__PROVIDED RECORDS__:
------------------------------
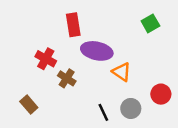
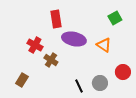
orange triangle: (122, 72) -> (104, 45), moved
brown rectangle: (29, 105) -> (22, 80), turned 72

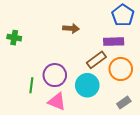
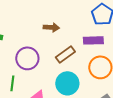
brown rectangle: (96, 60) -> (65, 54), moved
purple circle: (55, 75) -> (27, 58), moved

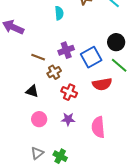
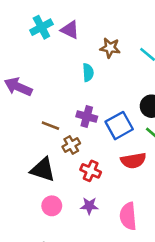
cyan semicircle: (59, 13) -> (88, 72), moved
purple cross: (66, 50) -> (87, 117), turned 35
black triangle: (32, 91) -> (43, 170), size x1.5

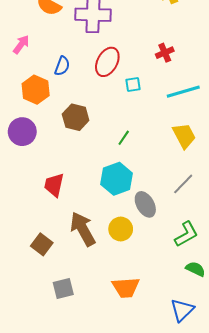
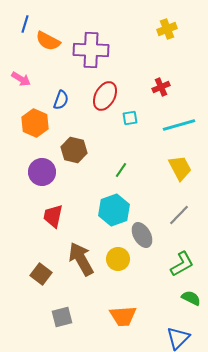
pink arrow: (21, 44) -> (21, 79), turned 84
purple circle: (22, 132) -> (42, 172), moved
------------------------------
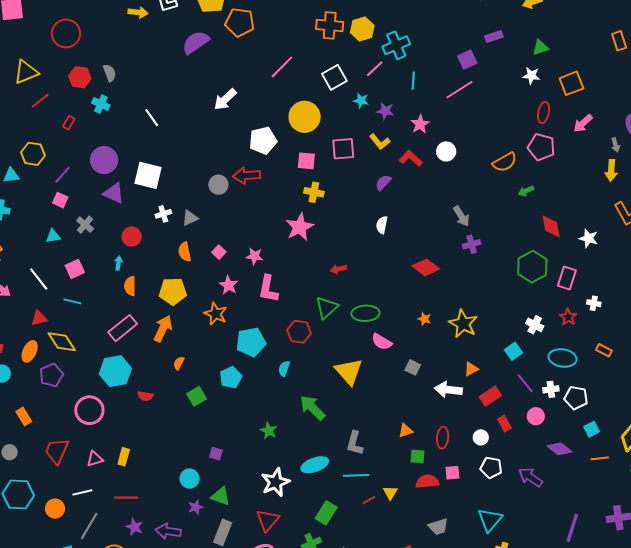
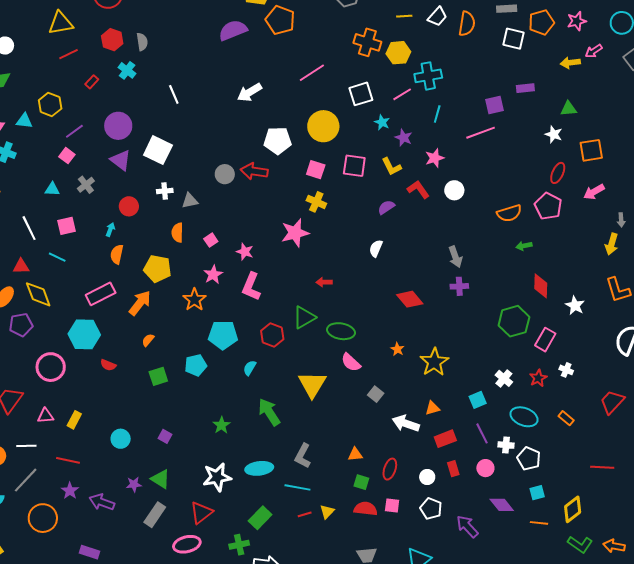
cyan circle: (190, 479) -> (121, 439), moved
------------------------------
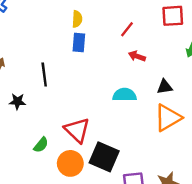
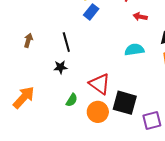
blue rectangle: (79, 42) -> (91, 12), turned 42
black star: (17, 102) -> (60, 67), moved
------------------------------
__TASK PROMPT__: In the listing above, transcribe exactly everything from the line containing "blue rectangle: (79, 42)" down to the line containing "black star: (17, 102) -> (60, 67), moved", including both and nothing more.

__ANSWER SECTION__:
blue rectangle: (79, 42) -> (91, 12), turned 42
black star: (17, 102) -> (60, 67), moved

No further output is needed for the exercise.